Information shown:
◇ ◇ ◇ ◇ ◇ ◇ ◇
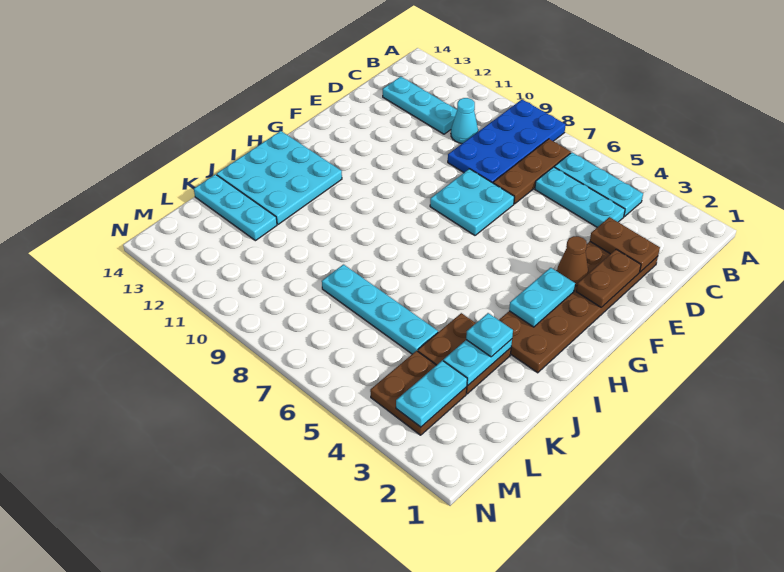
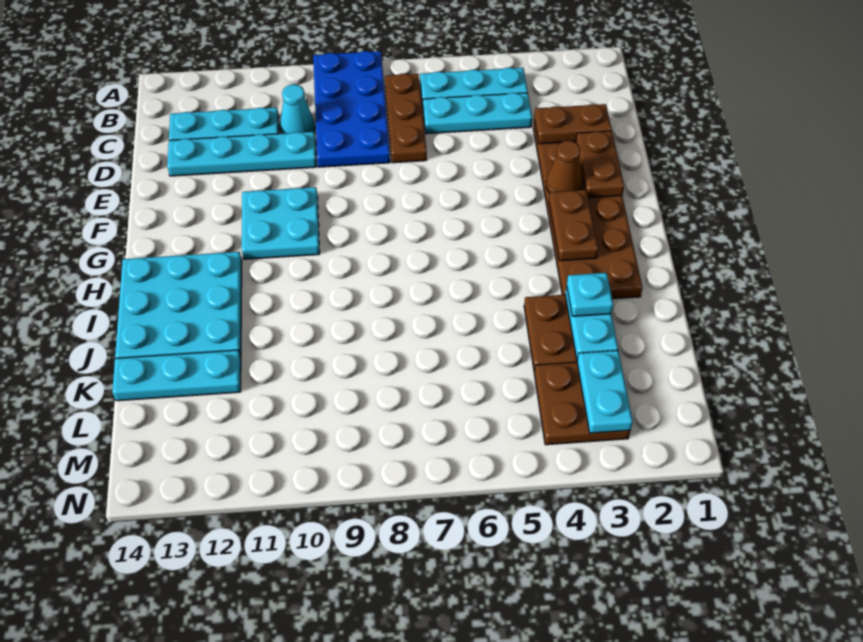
cyan plate E7:F8 level 1 -> cyan plate F10:G11 level 1
cyan plate G3:H3 level 2 -> brown plate G3:H3 level 2
cyan plate K5:K8 level 1 -> cyan plate D10:D13 level 1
◇ ◇ ◇ ◇ ◇ ◇ ◇
Problem description: No line before the one containing "cyan plate G3:H3" should be copied; restate that line and all the rest through the end of the data above word for word.

Written answer:
cyan plate G3:H3 level 2 -> brown plate G3:H3 level 2
cyan plate K5:K8 level 1 -> cyan plate D10:D13 level 1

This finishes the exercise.